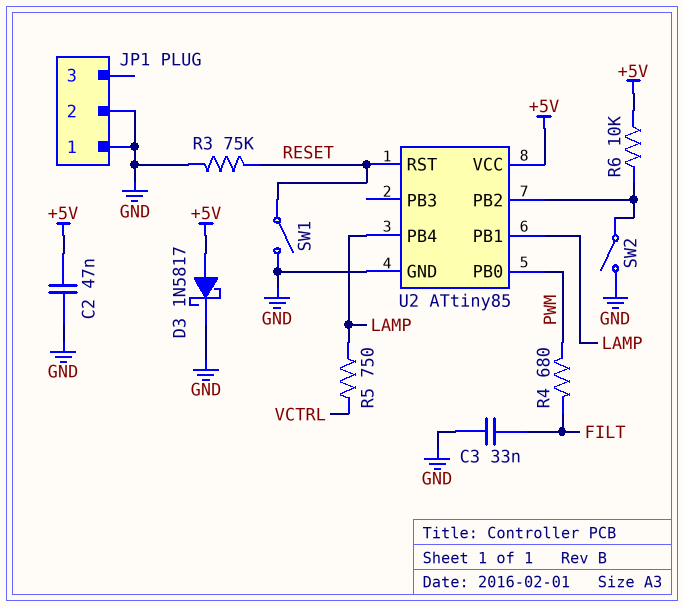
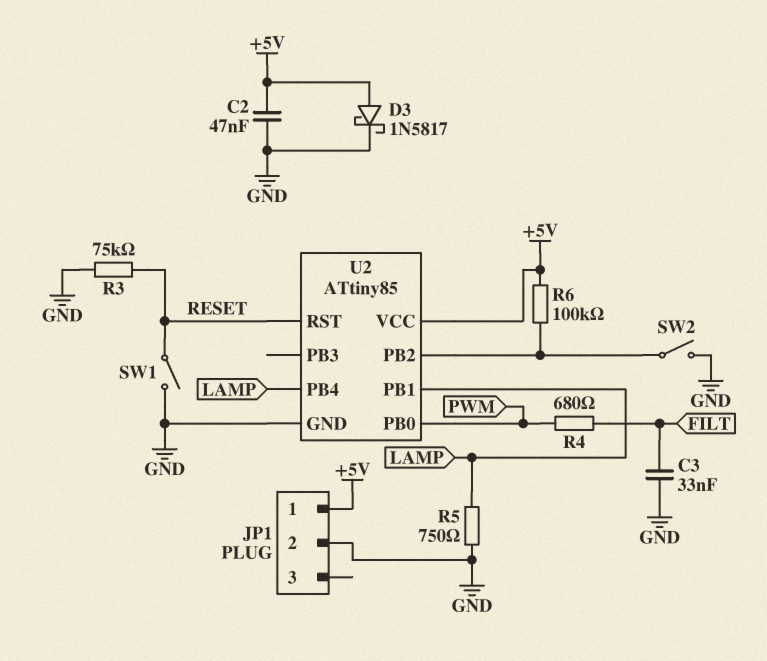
JP1 pin 1: GND -> +5V
R5: 750 (LAMP, VCTRL) -> 750 (GND, LAMP)
R6: 10k (+5V, U2/PB2) -> 100k (+5V, U2/PB2)

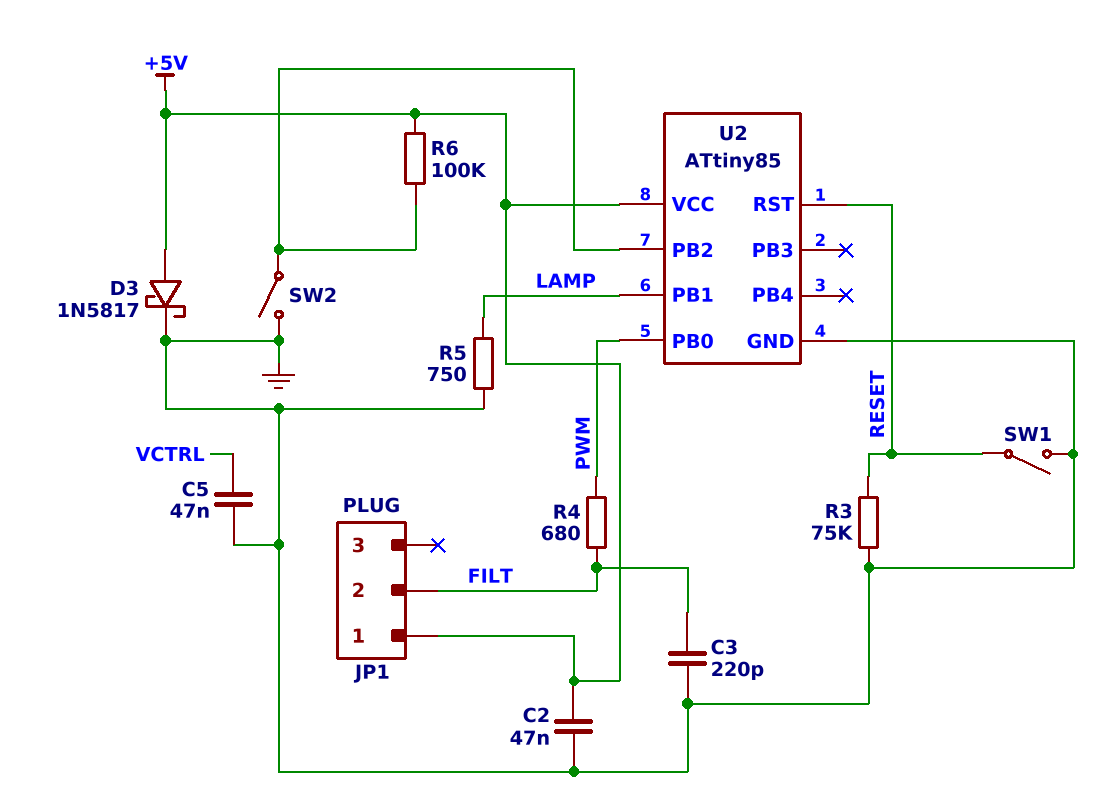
C3: 33nF (FILT, GND) -> 220pF (FILT, GND)
C5: none -> 47nF (GND, VCTRL)
JP1 pin 2: GND -> FILT
U2 pin PB4: LAMP -> none

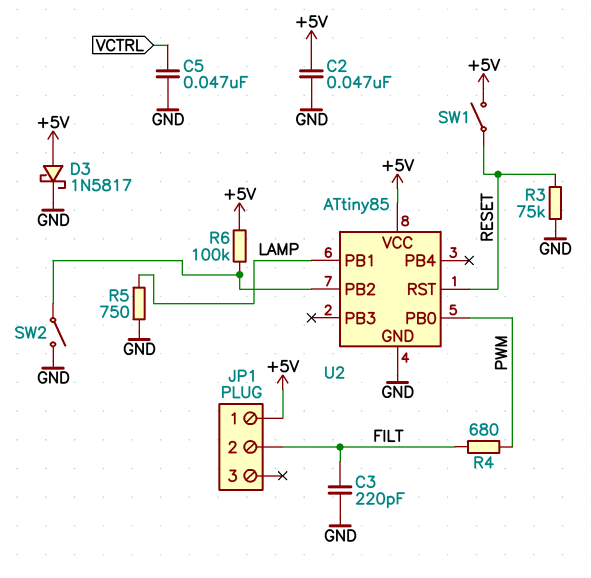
SW1: switch (GND, RESET) -> switch (+5V, RESET)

* * * *

Please copy every line of the records above in which "none" appears.

THE ANSWER:
C5: none -> 47nF (GND, VCTRL)
U2 pin PB4: LAMP -> none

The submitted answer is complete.